# Exercise goal
The word "bottle" marks the lines to find; copy every such line from the data below.

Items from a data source
┌────────

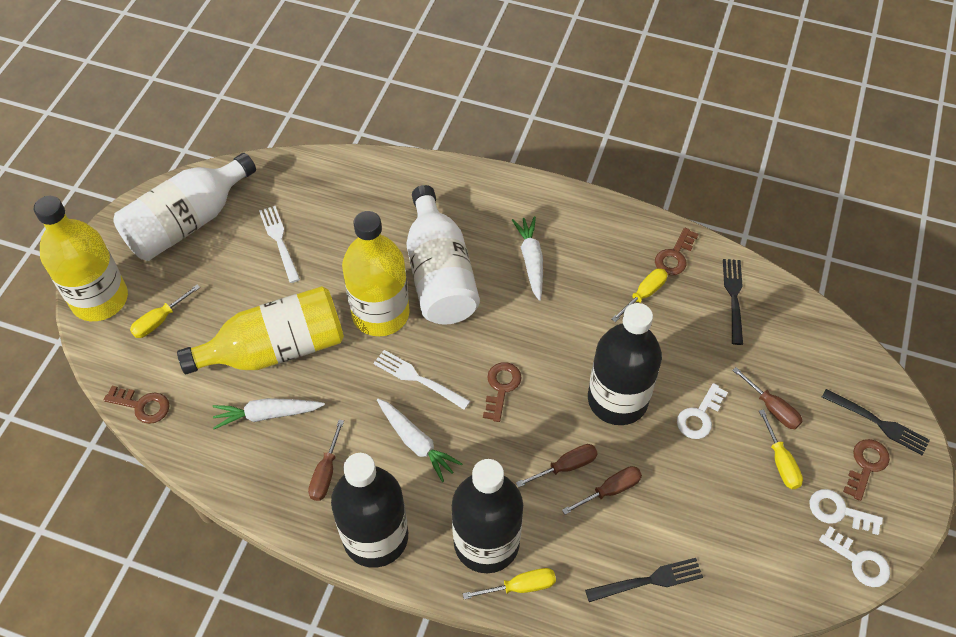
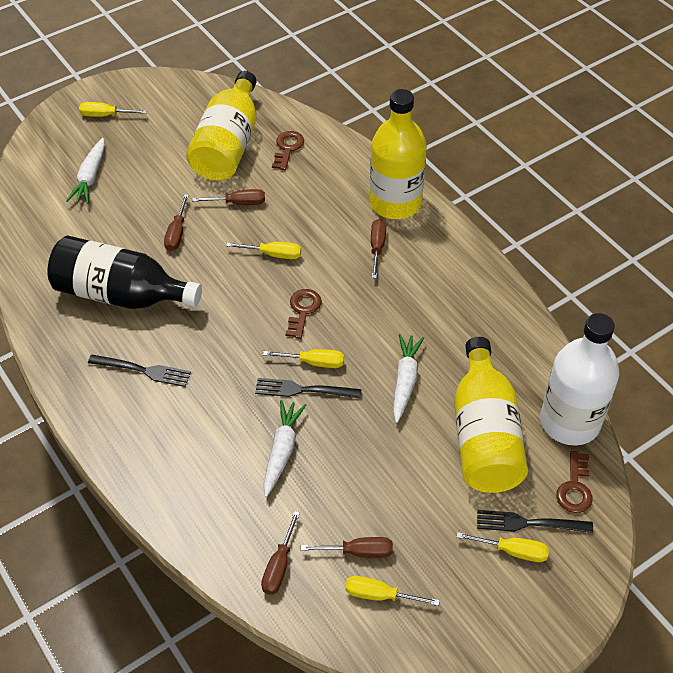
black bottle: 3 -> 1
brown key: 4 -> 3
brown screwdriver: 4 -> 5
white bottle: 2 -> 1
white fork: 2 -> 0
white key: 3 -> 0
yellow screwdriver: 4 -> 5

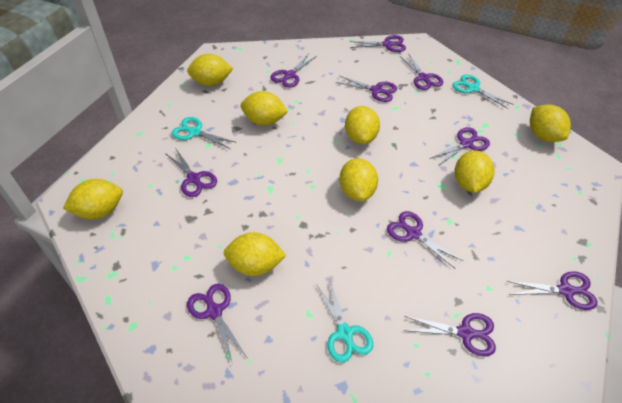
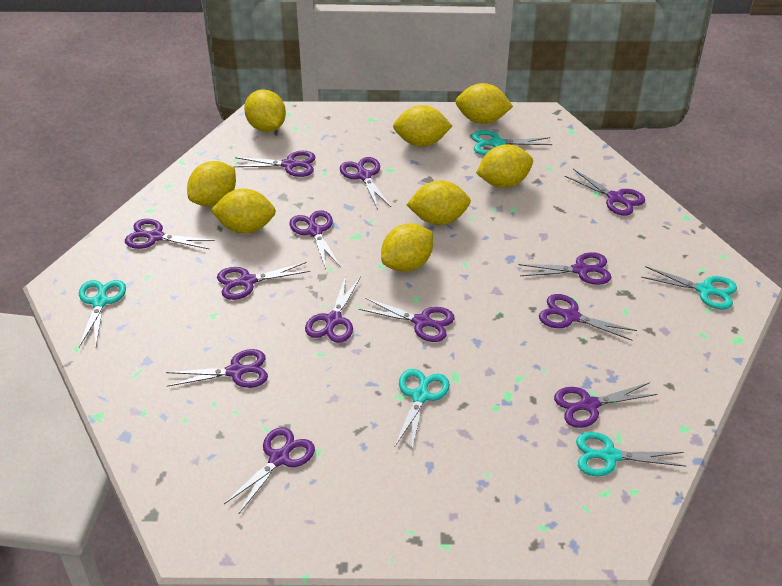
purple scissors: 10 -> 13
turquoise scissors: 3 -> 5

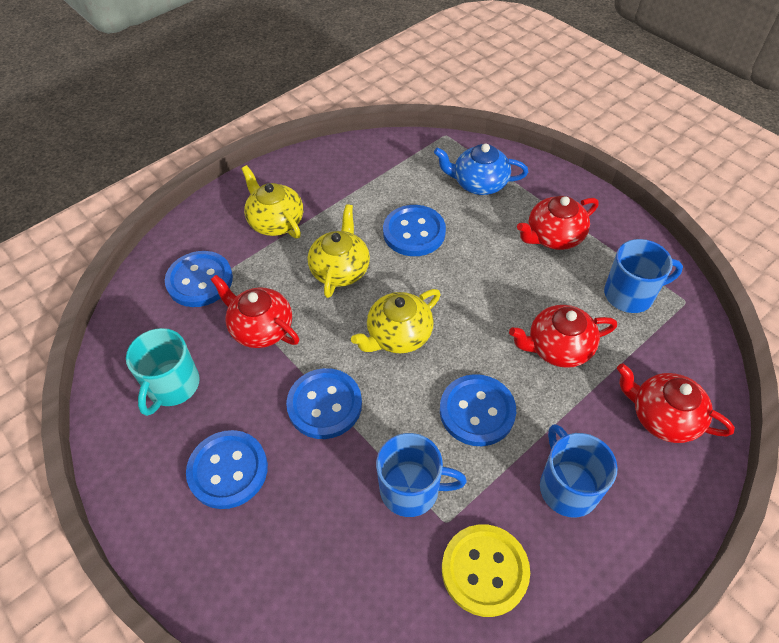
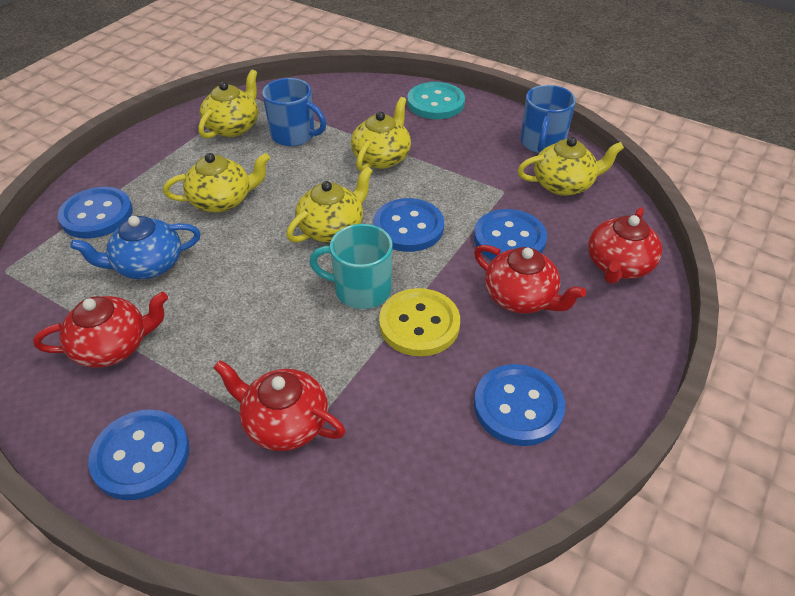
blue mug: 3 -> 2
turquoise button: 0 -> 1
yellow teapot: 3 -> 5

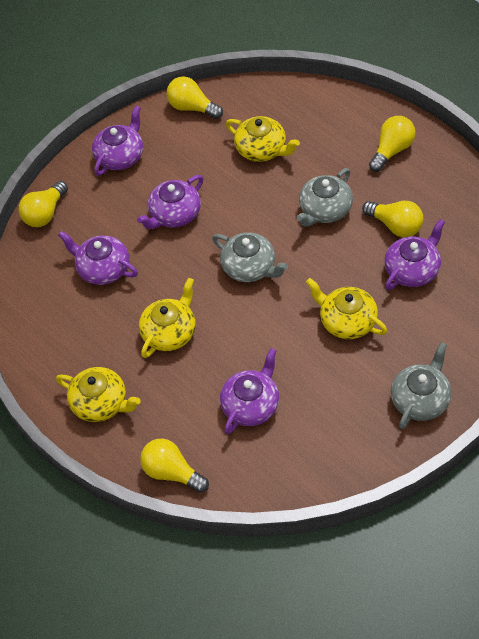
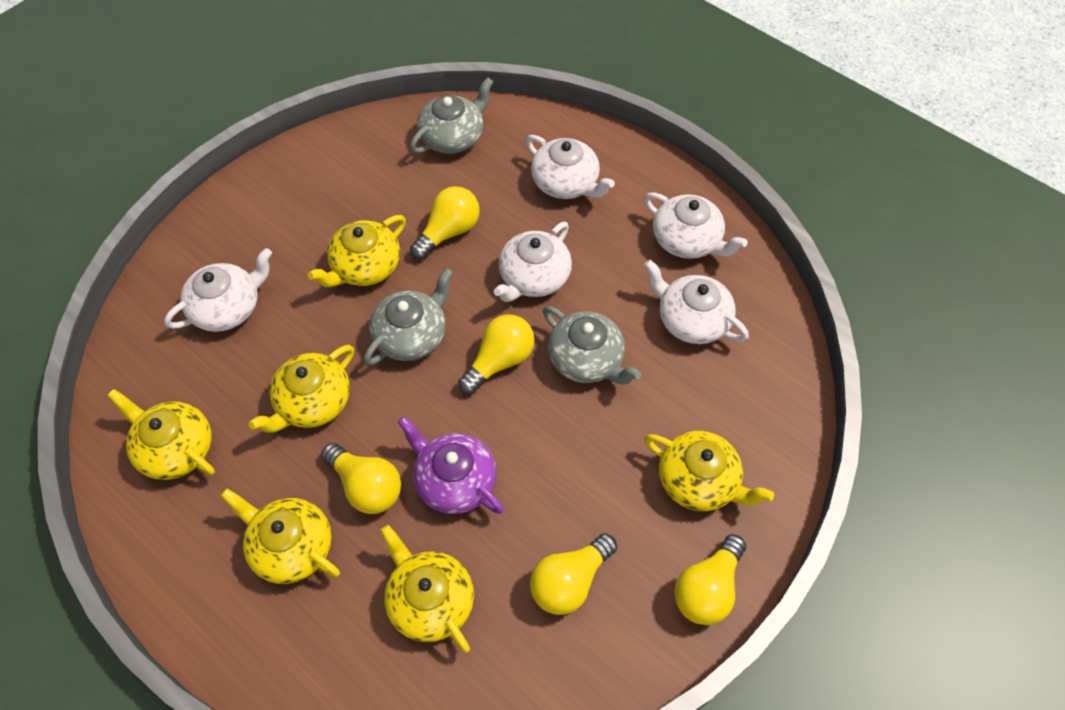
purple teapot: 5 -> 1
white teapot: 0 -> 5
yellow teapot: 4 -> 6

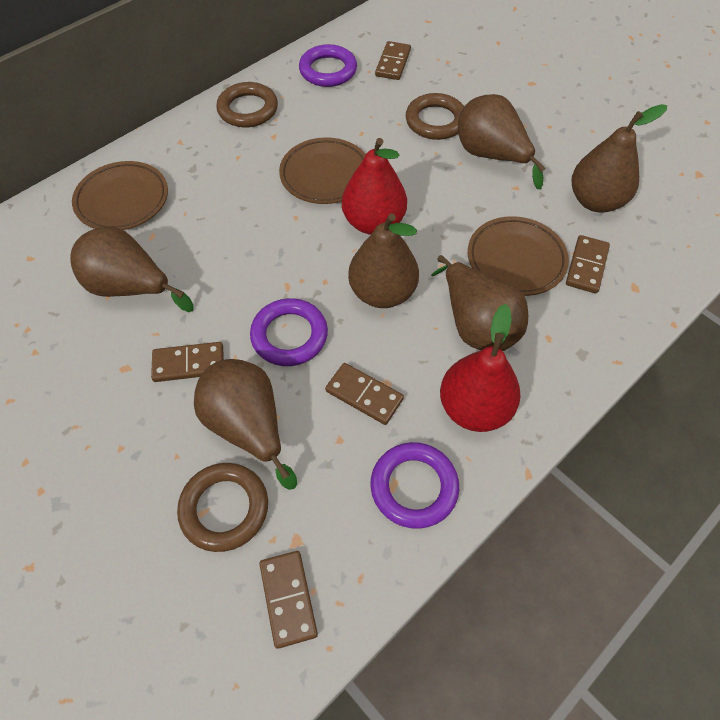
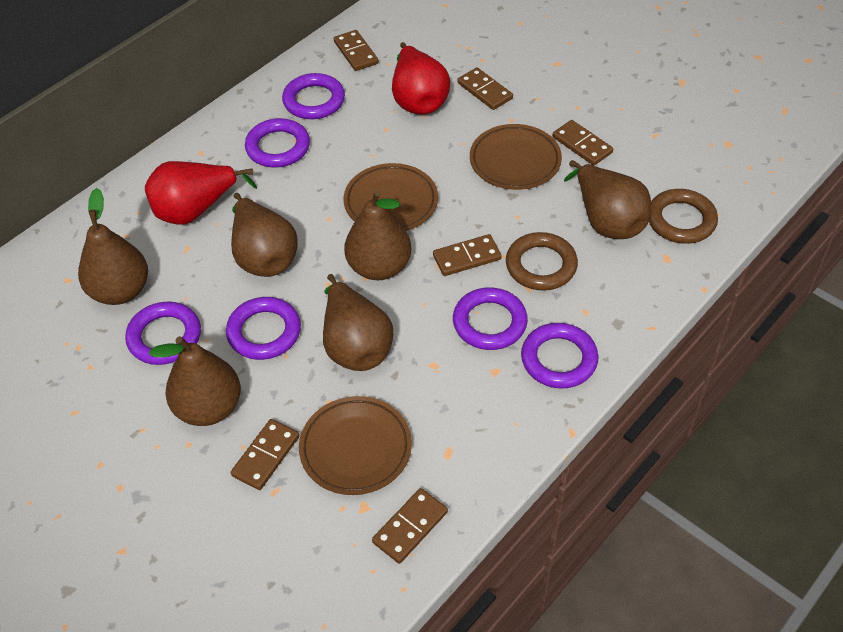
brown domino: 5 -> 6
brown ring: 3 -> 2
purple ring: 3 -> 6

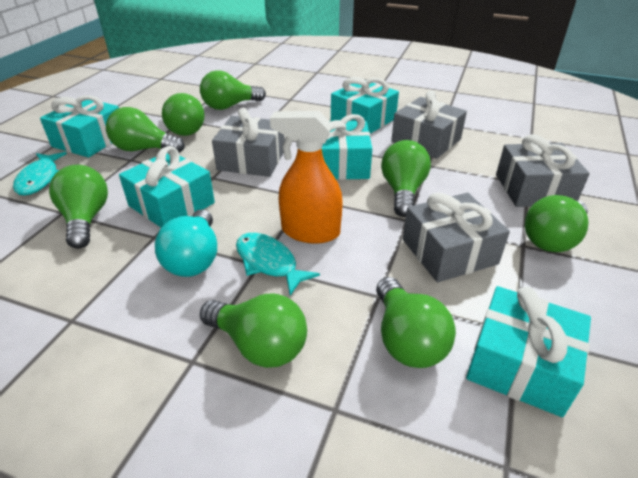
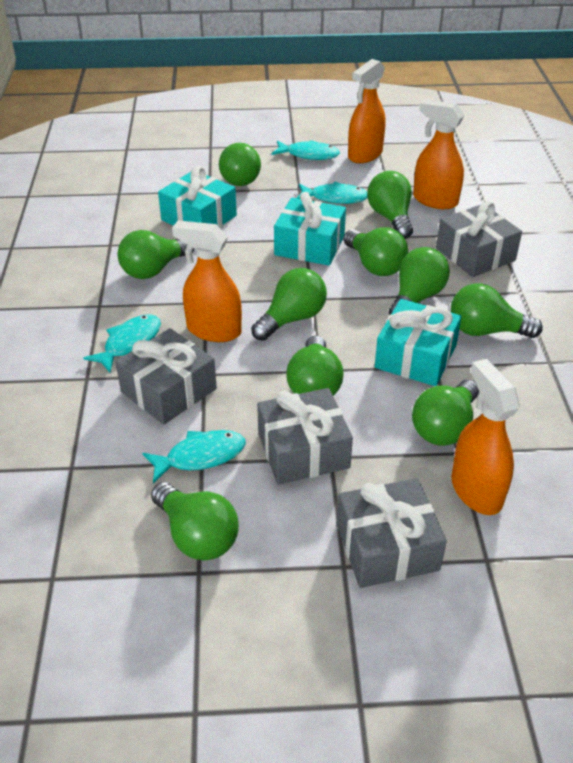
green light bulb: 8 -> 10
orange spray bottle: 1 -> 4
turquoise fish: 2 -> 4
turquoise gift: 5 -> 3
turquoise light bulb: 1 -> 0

└────────

# Exercise output
black bottle: 3 -> 1
white bottle: 2 -> 1
orange spray bottle: 1 -> 4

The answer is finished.